Work to complete =>
Below is a set of entries. Reproduce exactly the lines from the one containing "black marker: 2 -> 3" through the end, both included.

The data =>
━━━━━━━━━━

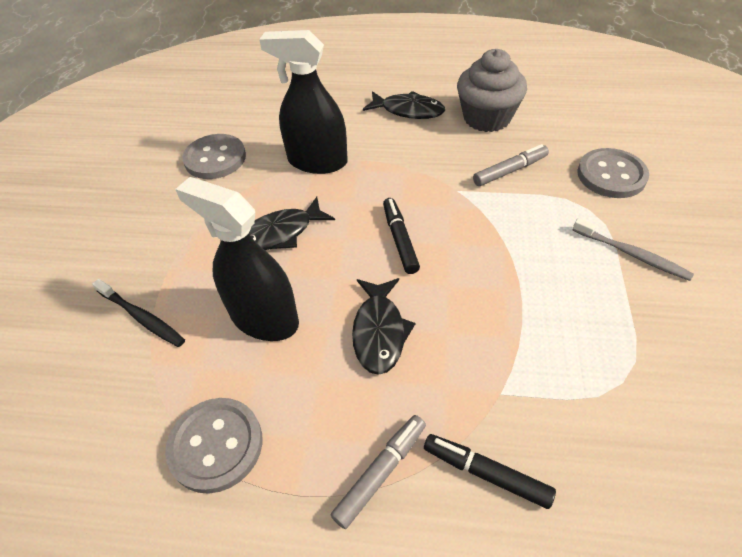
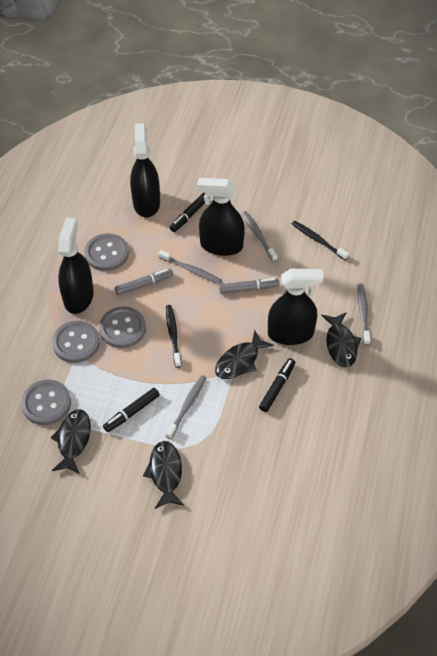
black fish: 3 -> 4
black marker: 2 -> 3
black spray bottle: 2 -> 4
black toothbrush: 1 -> 2
grey button: 3 -> 4
grey cupcake: 1 -> 0
grey toothbrush: 1 -> 4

━━━━━━━━━━

Answer area =>
black marker: 2 -> 3
black spray bottle: 2 -> 4
black toothbrush: 1 -> 2
grey button: 3 -> 4
grey cupcake: 1 -> 0
grey toothbrush: 1 -> 4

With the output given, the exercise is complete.